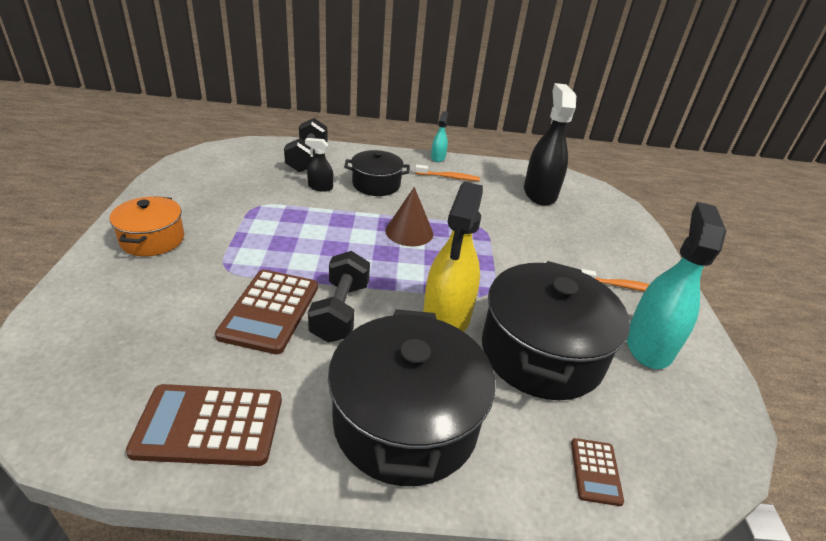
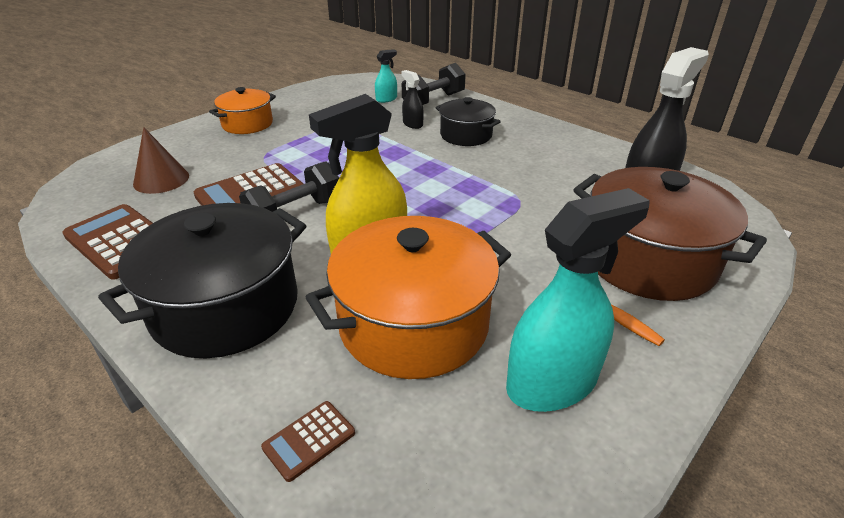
camera: 45 degrees right, 0 degrees up
(409, 232) = (439, 180): brown cone -> brown cone (161, 179)
(438, 157) = (566, 130): turquoise spray bottle -> turquoise spray bottle (386, 99)
(449, 177) = (552, 149): orange toothbrush -> none
(541, 353) = (413, 324): black pot -> orange pot
(594, 240) = (648, 260): none -> brown pot

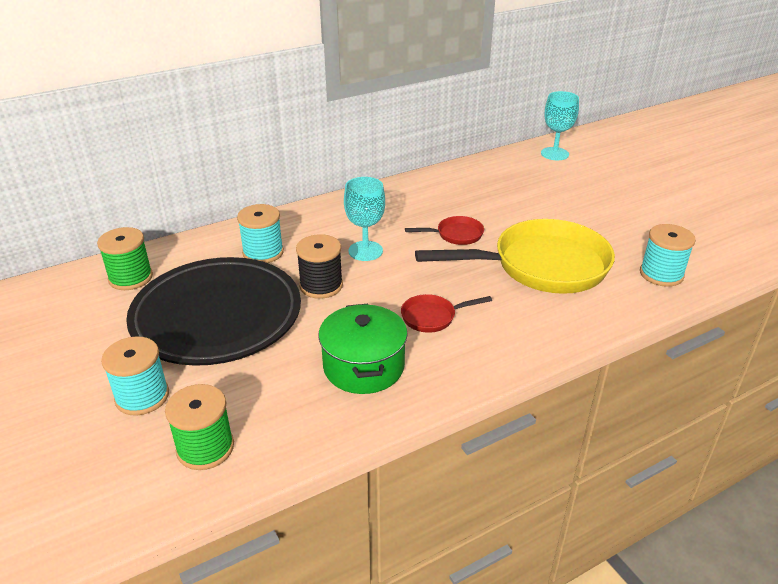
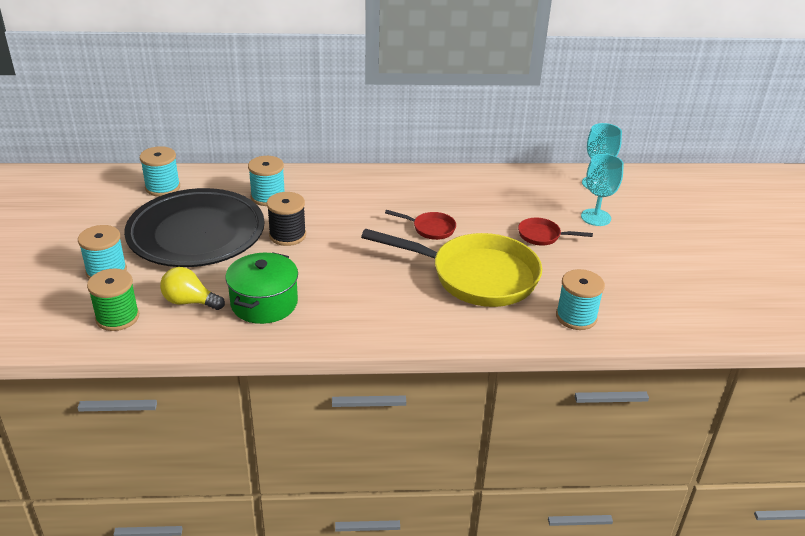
camera: 25 degrees right, 0 degrees up
(131, 278) = (162, 187): green spool -> turquoise spool
(278, 396) = (189, 302): none -> yellow light bulb
(365, 251) = (345, 219): turquoise goblet -> turquoise goblet (596, 217)
(432, 317) = (348, 286): red pan -> red pan (542, 236)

──────

WORK INSTRUCTION: Determine how many lines of the material above contain "right", and give that number with no other words.

ANSWER BOX: 2